INPUT:
★ ★ ★ ★ ★ ★ ★

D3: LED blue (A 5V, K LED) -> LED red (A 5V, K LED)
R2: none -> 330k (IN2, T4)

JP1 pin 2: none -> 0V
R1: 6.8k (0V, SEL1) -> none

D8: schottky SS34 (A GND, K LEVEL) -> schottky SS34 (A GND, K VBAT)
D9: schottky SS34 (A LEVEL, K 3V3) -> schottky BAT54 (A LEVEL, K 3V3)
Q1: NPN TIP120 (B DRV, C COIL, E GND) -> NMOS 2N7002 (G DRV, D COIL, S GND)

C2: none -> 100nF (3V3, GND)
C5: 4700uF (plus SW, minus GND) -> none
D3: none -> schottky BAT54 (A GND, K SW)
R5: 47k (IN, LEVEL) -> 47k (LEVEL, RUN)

★ ★ ★ ★ ★ ★ ★

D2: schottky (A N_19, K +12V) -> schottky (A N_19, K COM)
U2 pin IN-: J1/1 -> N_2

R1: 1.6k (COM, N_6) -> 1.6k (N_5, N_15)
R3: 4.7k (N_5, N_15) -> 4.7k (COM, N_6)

★ ★ ★ ★ ★ ★ ★

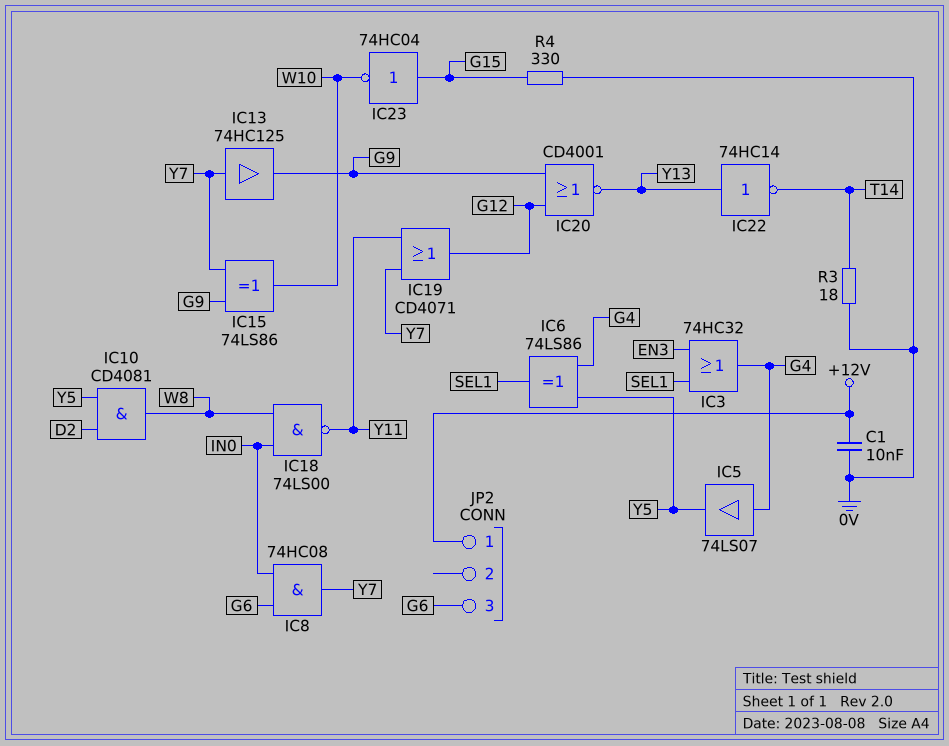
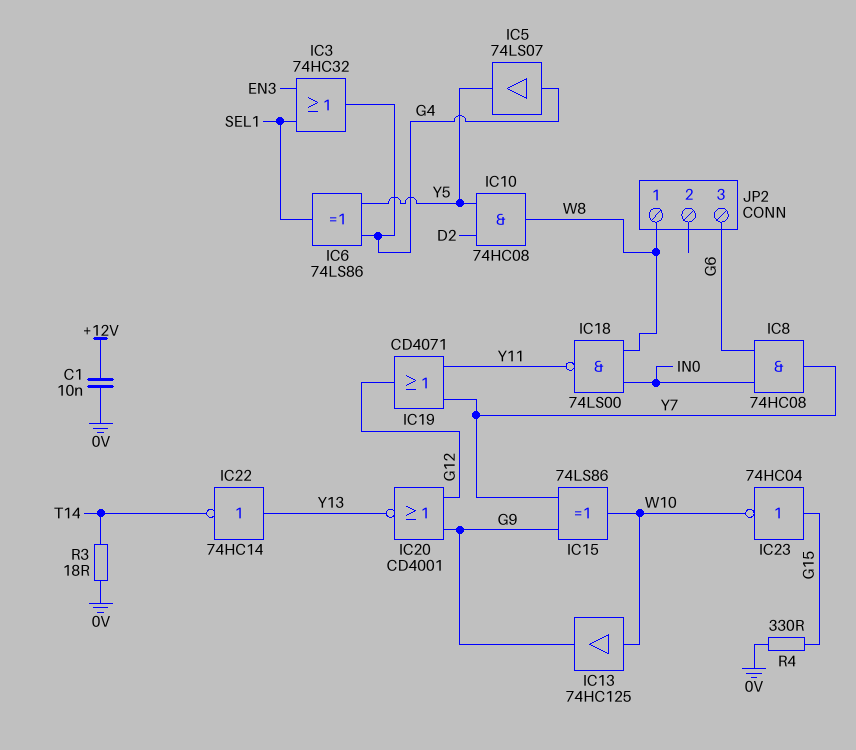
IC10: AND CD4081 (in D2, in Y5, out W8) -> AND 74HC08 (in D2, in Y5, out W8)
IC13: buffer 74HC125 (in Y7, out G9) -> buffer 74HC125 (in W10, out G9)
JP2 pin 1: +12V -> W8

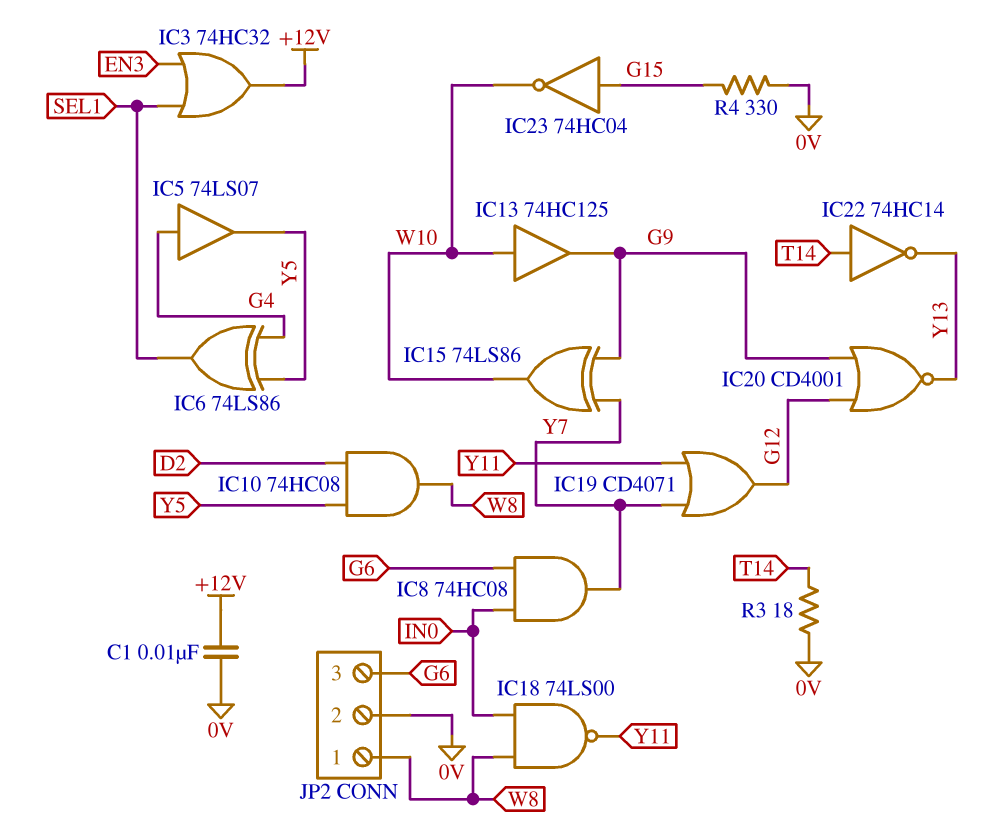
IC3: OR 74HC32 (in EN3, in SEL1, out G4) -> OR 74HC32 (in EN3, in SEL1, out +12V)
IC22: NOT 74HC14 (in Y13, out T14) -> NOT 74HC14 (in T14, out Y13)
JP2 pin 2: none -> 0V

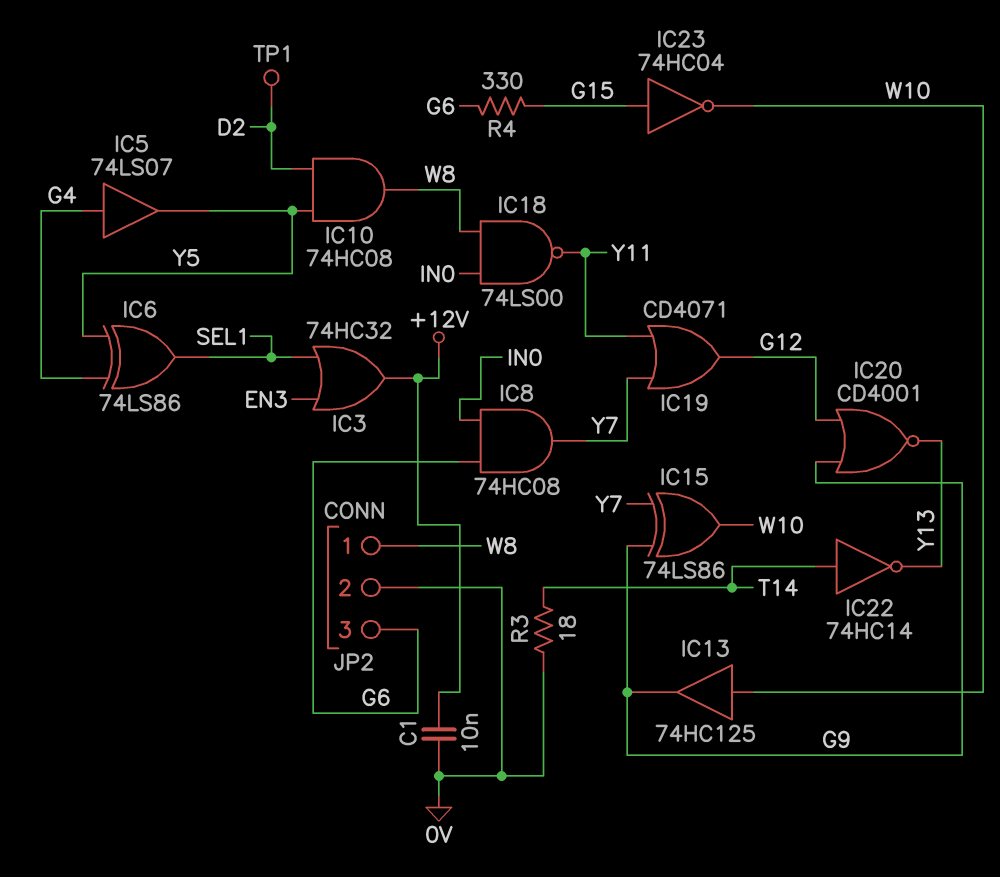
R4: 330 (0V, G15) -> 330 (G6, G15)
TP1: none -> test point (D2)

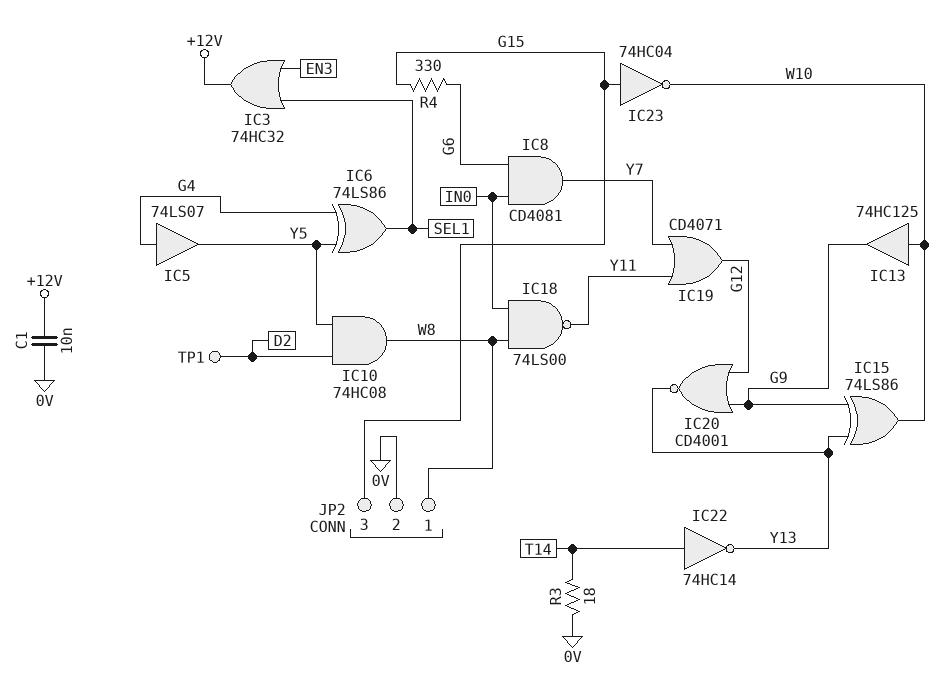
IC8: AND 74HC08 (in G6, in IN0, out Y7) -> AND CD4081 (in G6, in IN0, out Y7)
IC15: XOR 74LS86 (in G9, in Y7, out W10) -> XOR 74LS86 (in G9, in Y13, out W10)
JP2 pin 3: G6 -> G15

★ ★ ★ ★ ★ ★ ★

WORK INSTRUCTIONS:
Working from the data above, extract solely the lines from the one containing "D9: schottky SS34" through the one containing "R5: 47k (IN, LEVEL) -> 47k (LEVEL, RUN)", exactly as they appear, both included.

EXERCISE RESPONSE:
D9: schottky SS34 (A LEVEL, K 3V3) -> schottky BAT54 (A LEVEL, K 3V3)
Q1: NPN TIP120 (B DRV, C COIL, E GND) -> NMOS 2N7002 (G DRV, D COIL, S GND)

C2: none -> 100nF (3V3, GND)
C5: 4700uF (plus SW, minus GND) -> none
D3: none -> schottky BAT54 (A GND, K SW)
R5: 47k (IN, LEVEL) -> 47k (LEVEL, RUN)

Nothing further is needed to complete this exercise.